**Problem**
Output only the lines below that start at the line containing "Now Playing: [1167,70,1493,310]" and end at the line containing "paid.log: [1113,86,1136,116] ->", with both ends kept.

**Exercise materials**
^^^^^^^^^^^^^^^^
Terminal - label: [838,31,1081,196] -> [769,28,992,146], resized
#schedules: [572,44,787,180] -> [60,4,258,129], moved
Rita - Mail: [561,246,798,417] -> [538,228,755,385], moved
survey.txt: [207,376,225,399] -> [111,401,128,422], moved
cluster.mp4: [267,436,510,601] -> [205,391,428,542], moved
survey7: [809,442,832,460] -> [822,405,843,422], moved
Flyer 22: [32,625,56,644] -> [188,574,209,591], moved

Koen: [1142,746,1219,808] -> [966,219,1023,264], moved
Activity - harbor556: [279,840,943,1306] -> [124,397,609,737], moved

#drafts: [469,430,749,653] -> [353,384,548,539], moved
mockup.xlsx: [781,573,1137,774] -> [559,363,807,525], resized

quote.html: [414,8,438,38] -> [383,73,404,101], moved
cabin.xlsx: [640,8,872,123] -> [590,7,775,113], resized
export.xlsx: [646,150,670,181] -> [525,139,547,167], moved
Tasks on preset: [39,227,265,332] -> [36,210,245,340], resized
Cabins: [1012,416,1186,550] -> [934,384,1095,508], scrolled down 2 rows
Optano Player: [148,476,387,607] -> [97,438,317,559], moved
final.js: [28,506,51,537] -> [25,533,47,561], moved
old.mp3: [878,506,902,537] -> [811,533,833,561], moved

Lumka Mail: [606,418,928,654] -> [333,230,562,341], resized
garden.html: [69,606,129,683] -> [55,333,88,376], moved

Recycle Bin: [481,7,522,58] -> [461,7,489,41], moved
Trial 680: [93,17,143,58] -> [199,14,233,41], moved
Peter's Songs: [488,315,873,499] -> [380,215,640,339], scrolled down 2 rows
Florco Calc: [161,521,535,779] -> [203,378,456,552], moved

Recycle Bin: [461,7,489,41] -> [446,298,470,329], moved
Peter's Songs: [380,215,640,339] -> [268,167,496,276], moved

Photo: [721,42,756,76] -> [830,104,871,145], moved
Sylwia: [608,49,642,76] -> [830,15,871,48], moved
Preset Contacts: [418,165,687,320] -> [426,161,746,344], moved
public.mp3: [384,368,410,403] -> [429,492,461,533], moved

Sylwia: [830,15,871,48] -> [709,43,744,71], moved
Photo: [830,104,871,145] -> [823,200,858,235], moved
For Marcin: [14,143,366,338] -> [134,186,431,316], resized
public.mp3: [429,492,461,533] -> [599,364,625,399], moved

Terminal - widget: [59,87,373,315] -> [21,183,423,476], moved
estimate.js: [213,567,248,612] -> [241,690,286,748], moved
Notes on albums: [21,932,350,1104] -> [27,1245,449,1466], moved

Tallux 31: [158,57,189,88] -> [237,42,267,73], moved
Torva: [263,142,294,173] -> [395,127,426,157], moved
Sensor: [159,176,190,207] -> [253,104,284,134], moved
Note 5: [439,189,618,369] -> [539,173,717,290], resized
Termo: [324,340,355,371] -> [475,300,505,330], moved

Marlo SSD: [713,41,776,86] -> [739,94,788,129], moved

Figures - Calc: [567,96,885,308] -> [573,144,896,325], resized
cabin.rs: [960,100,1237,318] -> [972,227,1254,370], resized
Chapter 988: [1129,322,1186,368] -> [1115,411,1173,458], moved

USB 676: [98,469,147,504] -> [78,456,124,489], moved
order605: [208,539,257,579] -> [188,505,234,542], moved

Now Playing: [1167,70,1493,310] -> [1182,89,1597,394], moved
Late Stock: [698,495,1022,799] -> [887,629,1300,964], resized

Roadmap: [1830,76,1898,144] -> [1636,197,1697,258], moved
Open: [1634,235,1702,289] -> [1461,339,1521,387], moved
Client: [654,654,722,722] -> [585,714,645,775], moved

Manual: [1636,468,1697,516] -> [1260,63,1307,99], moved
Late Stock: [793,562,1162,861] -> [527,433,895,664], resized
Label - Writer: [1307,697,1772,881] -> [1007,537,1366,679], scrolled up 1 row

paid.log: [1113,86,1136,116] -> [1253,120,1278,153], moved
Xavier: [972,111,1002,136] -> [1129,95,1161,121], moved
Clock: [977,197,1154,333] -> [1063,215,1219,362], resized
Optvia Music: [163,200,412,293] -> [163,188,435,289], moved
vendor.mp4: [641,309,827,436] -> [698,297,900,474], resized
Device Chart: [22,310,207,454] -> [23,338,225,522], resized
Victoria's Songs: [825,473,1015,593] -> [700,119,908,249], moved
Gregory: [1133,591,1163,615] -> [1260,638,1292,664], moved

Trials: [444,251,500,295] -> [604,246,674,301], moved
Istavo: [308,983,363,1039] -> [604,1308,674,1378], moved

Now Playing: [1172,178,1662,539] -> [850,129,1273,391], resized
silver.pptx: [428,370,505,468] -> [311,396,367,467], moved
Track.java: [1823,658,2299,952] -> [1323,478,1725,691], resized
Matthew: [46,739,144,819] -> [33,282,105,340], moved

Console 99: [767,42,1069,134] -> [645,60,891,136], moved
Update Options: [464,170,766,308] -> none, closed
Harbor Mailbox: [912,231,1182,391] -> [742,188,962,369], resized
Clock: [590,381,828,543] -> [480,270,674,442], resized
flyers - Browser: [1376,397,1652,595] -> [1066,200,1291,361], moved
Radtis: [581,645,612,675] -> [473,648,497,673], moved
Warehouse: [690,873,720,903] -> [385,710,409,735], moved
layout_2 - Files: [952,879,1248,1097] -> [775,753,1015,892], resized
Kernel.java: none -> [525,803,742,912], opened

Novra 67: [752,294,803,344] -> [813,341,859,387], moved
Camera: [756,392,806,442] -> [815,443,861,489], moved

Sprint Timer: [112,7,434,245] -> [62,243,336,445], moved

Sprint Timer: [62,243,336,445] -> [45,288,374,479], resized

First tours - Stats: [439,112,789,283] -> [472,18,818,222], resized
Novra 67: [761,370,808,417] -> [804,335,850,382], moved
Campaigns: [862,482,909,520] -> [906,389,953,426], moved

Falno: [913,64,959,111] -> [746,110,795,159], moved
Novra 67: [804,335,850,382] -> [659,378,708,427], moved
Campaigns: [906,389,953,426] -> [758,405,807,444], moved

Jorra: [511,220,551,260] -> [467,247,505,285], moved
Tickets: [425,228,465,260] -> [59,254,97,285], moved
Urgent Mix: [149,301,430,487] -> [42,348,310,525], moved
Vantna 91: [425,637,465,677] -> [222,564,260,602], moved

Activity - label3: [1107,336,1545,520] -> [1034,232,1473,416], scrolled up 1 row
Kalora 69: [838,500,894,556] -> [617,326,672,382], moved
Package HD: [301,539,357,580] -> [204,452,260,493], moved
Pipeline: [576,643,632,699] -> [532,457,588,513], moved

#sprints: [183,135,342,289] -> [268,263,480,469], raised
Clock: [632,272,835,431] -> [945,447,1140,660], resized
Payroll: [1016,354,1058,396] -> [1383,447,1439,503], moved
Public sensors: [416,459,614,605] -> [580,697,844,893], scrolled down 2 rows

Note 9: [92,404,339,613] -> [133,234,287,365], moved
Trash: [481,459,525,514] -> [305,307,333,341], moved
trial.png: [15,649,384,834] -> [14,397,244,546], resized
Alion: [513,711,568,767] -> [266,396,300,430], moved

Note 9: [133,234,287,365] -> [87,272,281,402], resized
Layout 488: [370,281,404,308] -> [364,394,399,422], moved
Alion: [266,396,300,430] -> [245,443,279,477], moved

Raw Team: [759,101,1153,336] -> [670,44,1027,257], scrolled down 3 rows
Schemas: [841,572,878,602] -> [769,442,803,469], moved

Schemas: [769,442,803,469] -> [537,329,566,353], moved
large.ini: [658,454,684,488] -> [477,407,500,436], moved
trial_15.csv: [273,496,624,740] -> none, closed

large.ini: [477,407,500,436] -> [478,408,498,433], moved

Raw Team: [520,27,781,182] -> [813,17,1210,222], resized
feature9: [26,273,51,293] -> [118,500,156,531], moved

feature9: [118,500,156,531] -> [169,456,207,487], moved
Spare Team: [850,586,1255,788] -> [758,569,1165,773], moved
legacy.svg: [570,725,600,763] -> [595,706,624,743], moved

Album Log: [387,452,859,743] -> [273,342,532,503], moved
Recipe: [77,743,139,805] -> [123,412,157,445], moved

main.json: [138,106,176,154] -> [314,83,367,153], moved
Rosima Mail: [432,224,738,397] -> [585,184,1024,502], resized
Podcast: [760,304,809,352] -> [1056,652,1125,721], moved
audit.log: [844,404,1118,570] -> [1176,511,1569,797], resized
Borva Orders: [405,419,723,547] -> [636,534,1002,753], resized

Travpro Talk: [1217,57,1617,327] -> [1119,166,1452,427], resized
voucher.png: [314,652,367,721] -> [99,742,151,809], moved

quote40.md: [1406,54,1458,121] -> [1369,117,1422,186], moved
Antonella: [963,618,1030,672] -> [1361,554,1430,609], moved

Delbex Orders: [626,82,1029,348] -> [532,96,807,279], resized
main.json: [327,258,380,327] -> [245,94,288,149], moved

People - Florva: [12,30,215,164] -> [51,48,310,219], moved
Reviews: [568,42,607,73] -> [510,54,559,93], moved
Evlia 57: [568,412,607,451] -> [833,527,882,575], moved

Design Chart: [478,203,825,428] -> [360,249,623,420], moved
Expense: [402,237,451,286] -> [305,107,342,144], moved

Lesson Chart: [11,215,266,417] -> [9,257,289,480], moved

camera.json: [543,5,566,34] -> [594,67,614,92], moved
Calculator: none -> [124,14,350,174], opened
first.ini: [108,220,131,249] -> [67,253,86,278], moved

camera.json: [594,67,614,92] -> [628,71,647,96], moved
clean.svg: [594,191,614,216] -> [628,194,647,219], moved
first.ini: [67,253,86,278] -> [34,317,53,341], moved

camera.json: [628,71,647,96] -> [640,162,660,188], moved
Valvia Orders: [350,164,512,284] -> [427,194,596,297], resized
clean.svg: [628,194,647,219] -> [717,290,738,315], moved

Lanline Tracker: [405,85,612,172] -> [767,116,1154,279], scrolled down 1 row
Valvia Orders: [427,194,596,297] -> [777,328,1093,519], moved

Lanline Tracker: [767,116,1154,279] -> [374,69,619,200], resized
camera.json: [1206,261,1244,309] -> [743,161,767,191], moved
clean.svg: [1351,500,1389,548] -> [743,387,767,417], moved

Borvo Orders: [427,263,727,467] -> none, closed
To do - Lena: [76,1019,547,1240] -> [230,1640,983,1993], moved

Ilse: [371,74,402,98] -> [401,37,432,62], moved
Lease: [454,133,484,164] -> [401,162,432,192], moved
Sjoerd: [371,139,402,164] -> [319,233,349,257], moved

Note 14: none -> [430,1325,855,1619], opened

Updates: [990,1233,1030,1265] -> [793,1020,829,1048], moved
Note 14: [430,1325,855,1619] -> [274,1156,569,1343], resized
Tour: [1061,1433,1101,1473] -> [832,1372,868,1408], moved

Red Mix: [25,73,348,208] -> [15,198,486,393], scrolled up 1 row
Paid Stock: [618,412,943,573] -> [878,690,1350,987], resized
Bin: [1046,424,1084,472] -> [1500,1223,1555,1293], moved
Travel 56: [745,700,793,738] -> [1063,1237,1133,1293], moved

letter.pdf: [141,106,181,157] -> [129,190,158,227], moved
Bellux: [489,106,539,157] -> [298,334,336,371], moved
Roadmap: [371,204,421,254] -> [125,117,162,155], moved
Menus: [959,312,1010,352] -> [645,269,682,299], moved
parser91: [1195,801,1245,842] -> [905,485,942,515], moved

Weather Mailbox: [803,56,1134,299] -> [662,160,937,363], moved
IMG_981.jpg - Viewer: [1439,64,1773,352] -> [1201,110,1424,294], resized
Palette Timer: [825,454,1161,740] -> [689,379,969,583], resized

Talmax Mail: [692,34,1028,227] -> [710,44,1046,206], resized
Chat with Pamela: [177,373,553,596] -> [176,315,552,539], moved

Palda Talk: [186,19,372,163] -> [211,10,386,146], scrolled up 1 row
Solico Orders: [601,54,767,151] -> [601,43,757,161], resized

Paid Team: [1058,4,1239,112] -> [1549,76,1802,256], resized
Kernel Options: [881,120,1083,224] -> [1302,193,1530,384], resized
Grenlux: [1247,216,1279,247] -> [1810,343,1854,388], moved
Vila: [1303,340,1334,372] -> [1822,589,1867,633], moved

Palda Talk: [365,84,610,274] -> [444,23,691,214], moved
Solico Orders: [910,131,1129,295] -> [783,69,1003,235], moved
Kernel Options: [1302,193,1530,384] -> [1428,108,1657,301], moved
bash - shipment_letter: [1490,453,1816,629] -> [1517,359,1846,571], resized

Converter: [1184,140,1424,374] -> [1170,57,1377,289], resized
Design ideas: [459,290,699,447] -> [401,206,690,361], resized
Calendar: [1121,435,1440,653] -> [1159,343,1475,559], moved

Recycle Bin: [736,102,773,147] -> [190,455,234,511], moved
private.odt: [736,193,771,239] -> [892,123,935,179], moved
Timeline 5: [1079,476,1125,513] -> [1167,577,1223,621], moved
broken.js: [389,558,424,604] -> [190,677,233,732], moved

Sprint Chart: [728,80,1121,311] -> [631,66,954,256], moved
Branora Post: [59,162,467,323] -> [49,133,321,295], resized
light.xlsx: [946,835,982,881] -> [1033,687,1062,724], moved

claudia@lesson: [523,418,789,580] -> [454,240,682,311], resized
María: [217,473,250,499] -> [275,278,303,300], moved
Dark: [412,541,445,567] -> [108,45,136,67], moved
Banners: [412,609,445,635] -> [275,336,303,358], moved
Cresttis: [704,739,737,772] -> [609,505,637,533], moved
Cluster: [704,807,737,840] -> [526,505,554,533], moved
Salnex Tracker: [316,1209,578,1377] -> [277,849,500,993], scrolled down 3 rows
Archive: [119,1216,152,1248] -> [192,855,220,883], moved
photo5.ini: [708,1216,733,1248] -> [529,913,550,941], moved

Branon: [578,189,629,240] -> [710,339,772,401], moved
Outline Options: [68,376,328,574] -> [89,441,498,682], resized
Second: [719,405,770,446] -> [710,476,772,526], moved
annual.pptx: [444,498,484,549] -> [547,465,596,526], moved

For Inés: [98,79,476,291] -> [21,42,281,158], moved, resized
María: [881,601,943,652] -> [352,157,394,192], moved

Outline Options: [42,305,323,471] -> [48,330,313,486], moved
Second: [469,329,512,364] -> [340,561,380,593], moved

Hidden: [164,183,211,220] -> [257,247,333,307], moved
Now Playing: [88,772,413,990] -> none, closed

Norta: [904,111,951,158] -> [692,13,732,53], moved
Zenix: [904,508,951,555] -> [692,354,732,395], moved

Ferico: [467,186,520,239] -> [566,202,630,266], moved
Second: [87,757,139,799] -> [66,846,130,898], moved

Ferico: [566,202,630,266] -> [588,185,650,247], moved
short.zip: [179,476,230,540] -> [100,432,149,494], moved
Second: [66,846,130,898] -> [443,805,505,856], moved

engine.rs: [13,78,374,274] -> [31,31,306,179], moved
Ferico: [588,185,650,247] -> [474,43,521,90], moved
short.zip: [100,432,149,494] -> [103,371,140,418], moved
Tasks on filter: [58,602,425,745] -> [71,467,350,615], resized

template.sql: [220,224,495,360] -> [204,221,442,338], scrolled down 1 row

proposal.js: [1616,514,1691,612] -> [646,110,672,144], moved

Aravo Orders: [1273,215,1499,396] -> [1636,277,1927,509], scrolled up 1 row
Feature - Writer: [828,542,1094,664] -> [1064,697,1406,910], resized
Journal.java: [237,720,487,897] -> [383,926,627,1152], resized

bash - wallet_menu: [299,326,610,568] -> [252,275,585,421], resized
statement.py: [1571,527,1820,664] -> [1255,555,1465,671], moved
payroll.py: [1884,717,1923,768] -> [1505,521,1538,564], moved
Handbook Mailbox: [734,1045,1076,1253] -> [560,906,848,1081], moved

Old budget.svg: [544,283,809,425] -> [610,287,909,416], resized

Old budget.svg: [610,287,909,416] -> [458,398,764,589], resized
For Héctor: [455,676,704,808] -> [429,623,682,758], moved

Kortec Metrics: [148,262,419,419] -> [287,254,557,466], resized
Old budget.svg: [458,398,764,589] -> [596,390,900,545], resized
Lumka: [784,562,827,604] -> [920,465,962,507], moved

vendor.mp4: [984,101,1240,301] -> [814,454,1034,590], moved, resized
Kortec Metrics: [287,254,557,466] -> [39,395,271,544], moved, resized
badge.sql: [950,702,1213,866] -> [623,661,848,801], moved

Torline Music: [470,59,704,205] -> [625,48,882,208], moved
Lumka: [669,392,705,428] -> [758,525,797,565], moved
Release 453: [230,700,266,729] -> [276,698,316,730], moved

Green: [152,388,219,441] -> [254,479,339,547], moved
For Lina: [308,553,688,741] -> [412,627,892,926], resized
^^^^^^^^^^^^^^^^
**Problem solution**
Now Playing: [1167,70,1493,310] -> [1182,89,1597,394], moved
Late Stock: [698,495,1022,799] -> [887,629,1300,964], resized

Roadmap: [1830,76,1898,144] -> [1636,197,1697,258], moved
Open: [1634,235,1702,289] -> [1461,339,1521,387], moved
Client: [654,654,722,722] -> [585,714,645,775], moved

Manual: [1636,468,1697,516] -> [1260,63,1307,99], moved
Late Stock: [793,562,1162,861] -> [527,433,895,664], resized
Label - Writer: [1307,697,1772,881] -> [1007,537,1366,679], scrolled up 1 row

paid.log: [1113,86,1136,116] -> [1253,120,1278,153], moved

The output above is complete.